» **Work instruction**: For the entries below, repeat exactly each line starting with the one that contains "nakrętka [różowy] (no. 6 from left)" and going on through the one that contains "flamaster [zielony] (no. 3 from left)", and no others.

» **Supplied information**:

···

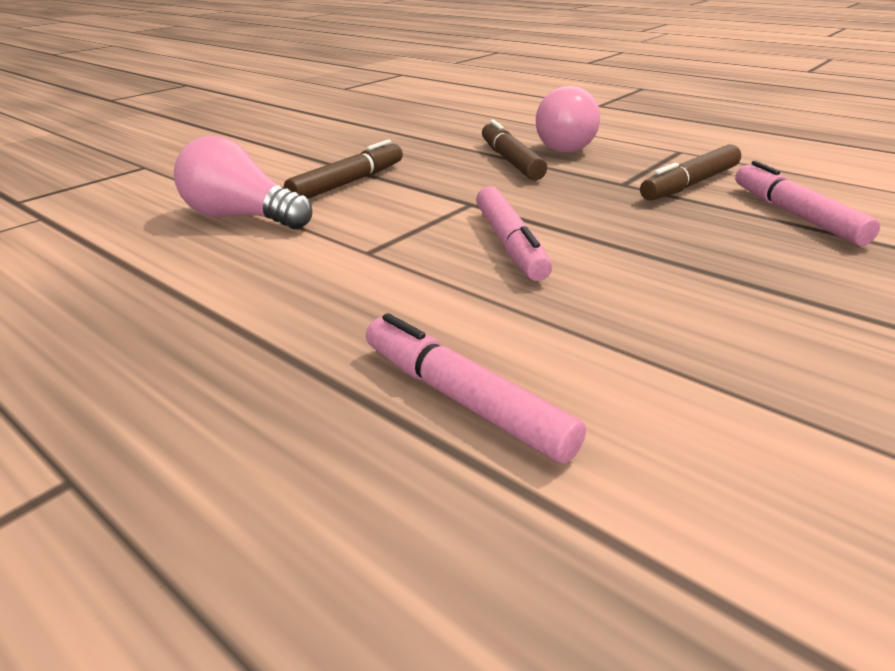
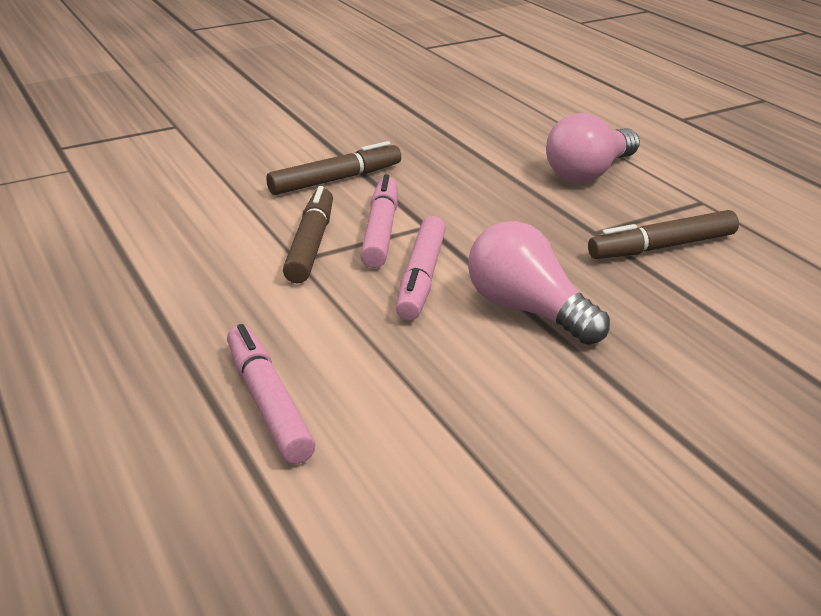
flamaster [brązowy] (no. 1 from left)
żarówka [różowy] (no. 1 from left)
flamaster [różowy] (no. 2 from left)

···

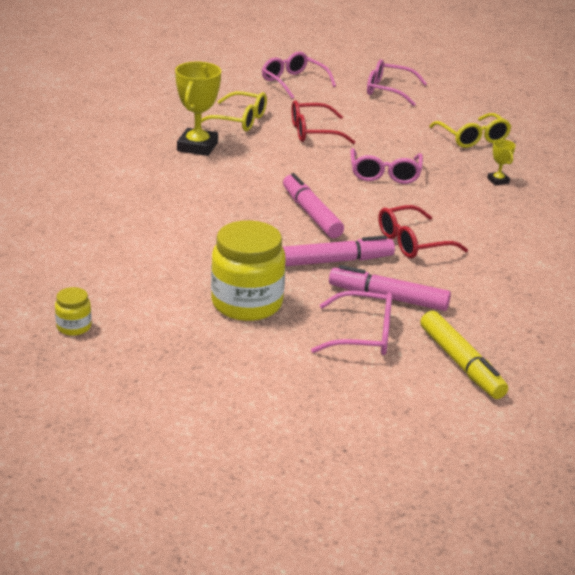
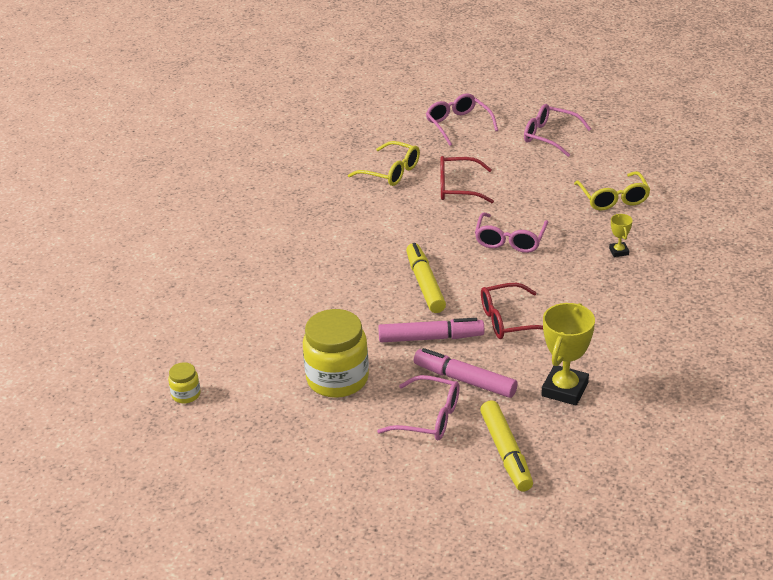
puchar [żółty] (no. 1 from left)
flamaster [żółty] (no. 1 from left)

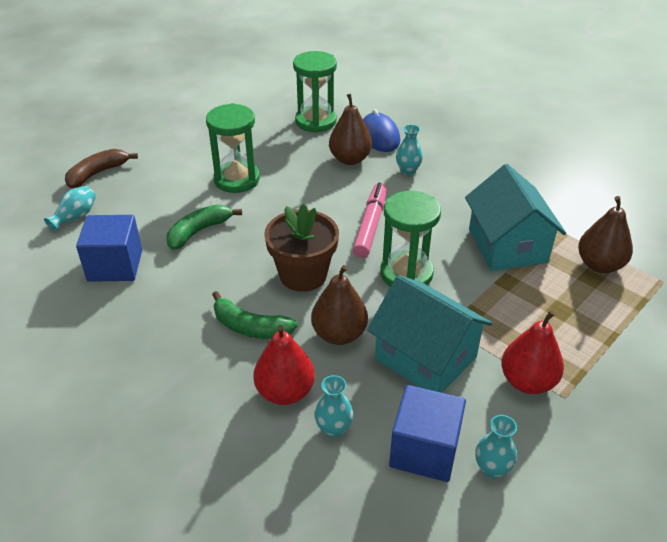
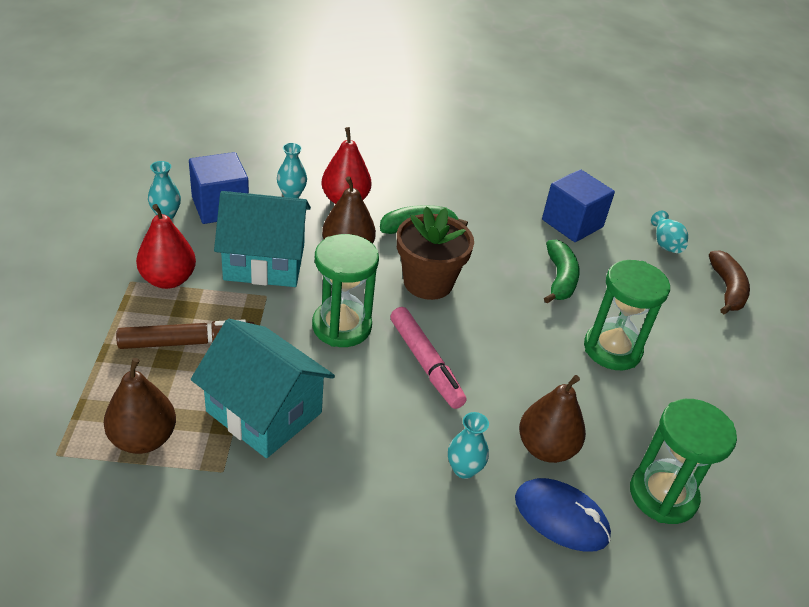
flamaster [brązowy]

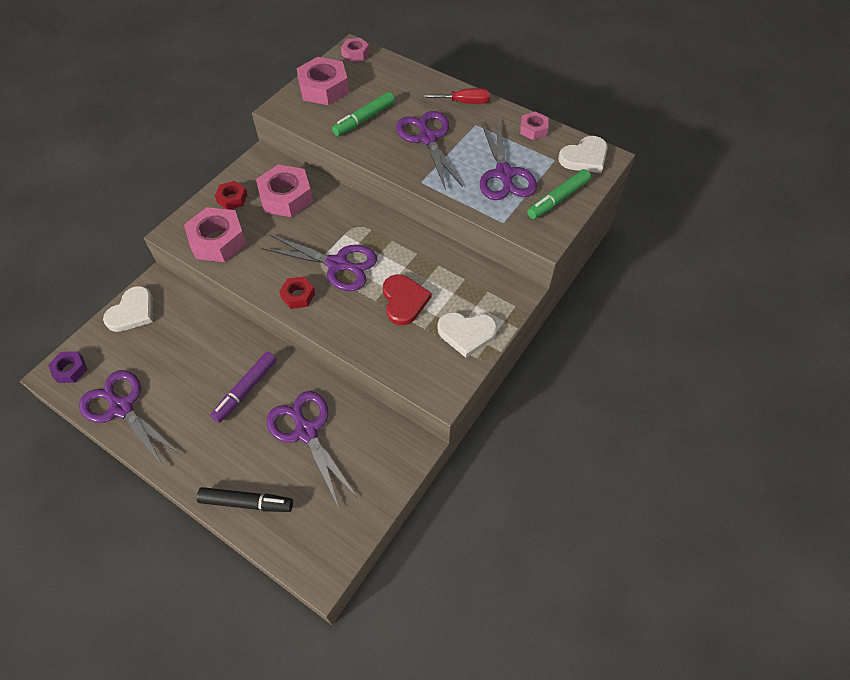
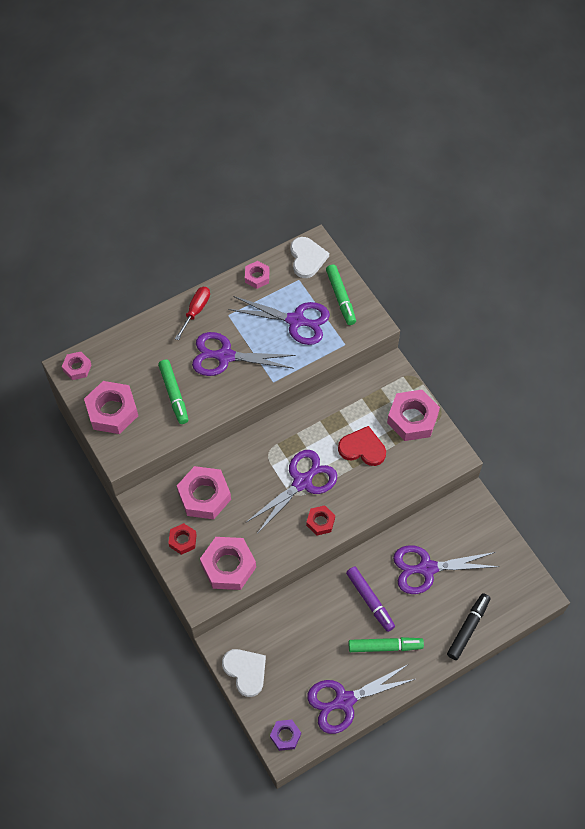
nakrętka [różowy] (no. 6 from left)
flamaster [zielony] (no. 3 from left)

···

» **Solved problem**:
nakrętka [różowy] (no. 6 from left)
flamaster [zielony] (no. 3 from left)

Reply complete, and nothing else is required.